Colored object listings:
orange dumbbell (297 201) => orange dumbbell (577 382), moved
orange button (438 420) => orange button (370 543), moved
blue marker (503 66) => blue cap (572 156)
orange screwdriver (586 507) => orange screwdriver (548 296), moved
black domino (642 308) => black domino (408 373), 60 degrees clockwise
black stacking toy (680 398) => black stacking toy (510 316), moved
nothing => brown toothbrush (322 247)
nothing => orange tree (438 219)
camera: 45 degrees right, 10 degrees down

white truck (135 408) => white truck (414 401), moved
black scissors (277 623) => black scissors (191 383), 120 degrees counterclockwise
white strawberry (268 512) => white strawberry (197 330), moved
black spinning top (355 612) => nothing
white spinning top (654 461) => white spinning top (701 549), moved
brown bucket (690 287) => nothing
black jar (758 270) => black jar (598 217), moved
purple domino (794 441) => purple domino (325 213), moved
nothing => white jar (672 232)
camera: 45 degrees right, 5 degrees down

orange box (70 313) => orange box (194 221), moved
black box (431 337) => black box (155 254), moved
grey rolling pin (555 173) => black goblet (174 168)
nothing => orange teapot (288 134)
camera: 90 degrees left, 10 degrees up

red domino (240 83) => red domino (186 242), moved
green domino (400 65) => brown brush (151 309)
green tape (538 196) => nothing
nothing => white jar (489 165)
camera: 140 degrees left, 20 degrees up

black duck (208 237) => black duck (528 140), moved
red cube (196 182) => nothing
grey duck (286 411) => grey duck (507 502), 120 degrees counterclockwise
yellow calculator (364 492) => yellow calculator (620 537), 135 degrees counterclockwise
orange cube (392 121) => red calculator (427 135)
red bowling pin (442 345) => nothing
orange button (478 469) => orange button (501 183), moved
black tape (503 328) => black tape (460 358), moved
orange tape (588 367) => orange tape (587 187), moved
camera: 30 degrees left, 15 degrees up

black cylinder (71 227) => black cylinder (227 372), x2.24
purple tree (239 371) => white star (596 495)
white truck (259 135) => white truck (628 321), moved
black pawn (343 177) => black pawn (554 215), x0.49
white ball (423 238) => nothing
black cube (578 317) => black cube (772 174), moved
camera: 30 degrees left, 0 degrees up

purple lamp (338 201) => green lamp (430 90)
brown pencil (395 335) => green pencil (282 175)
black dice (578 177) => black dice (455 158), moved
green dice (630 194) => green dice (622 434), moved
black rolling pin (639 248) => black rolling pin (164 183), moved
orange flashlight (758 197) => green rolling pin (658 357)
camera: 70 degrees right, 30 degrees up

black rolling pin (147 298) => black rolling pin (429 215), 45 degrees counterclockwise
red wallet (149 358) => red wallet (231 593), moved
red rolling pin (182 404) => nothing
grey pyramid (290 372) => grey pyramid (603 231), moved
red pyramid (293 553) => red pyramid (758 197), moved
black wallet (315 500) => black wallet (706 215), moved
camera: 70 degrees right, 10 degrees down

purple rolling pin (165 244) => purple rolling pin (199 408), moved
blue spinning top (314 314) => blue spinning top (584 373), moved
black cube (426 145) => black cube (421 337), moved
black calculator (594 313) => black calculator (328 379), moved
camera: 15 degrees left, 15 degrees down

● Aim of the task
Give back all of the entries exactly as written.

● Response to the task
orange dumbbell (297 201) => orange dumbbell (577 382), moved
orange button (438 420) => orange button (370 543), moved
blue marker (503 66) => blue cap (572 156)
orange screwdriver (586 507) => orange screwdriver (548 296), moved
black domino (642 308) => black domino (408 373), 60 degrees clockwise
black stacking toy (680 398) => black stacking toy (510 316), moved
nothing => brown toothbrush (322 247)
nothing => orange tree (438 219)
camera: 45 degrees right, 10 degrees down

white truck (135 408) => white truck (414 401), moved
black scissors (277 623) => black scissors (191 383), 120 degrees counterclockwise
white strawberry (268 512) => white strawberry (197 330), moved
black spinning top (355 612) => nothing
white spinning top (654 461) => white spinning top (701 549), moved
brown bucket (690 287) => nothing
black jar (758 270) => black jar (598 217), moved
purple domino (794 441) => purple domino (325 213), moved
nothing => white jar (672 232)
camera: 45 degrees right, 5 degrees down

orange box (70 313) => orange box (194 221), moved
black box (431 337) => black box (155 254), moved
grey rolling pin (555 173) => black goblet (174 168)
nothing => orange teapot (288 134)
camera: 90 degrees left, 10 degrees up

red domino (240 83) => red domino (186 242), moved
green domino (400 65) => brown brush (151 309)
green tape (538 196) => nothing
nothing => white jar (489 165)
camera: 140 degrees left, 20 degrees up

black duck (208 237) => black duck (528 140), moved
red cube (196 182) => nothing
grey duck (286 411) => grey duck (507 502), 120 degrees counterclockwise
yellow calculator (364 492) => yellow calculator (620 537), 135 degrees counterclockwise
orange cube (392 121) => red calculator (427 135)
red bowling pin (442 345) => nothing
orange button (478 469) => orange button (501 183), moved
black tape (503 328) => black tape (460 358), moved
orange tape (588 367) => orange tape (587 187), moved
camera: 30 degrees left, 15 degrees up

black cylinder (71 227) => black cylinder (227 372), x2.24
purple tree (239 371) => white star (596 495)
white truck (259 135) => white truck (628 321), moved
black pawn (343 177) => black pawn (554 215), x0.49
white ball (423 238) => nothing
black cube (578 317) => black cube (772 174), moved
camera: 30 degrees left, 0 degrees up

purple lamp (338 201) => green lamp (430 90)
brown pencil (395 335) => green pencil (282 175)
black dice (578 177) => black dice (455 158), moved
green dice (630 194) => green dice (622 434), moved
black rolling pin (639 248) => black rolling pin (164 183), moved
orange flashlight (758 197) => green rolling pin (658 357)
camera: 70 degrees right, 30 degrees up

black rolling pin (147 298) => black rolling pin (429 215), 45 degrees counterclockwise
red wallet (149 358) => red wallet (231 593), moved
red rolling pin (182 404) => nothing
grey pyramid (290 372) => grey pyramid (603 231), moved
red pyramid (293 553) => red pyramid (758 197), moved
black wallet (315 500) => black wallet (706 215), moved
camera: 70 degrees right, 10 degrees down

purple rolling pin (165 244) => purple rolling pin (199 408), moved
blue spinning top (314 314) => blue spinning top (584 373), moved
black cube (426 145) => black cube (421 337), moved
black calculator (594 313) => black calculator (328 379), moved
camera: 15 degrees left, 15 degrees down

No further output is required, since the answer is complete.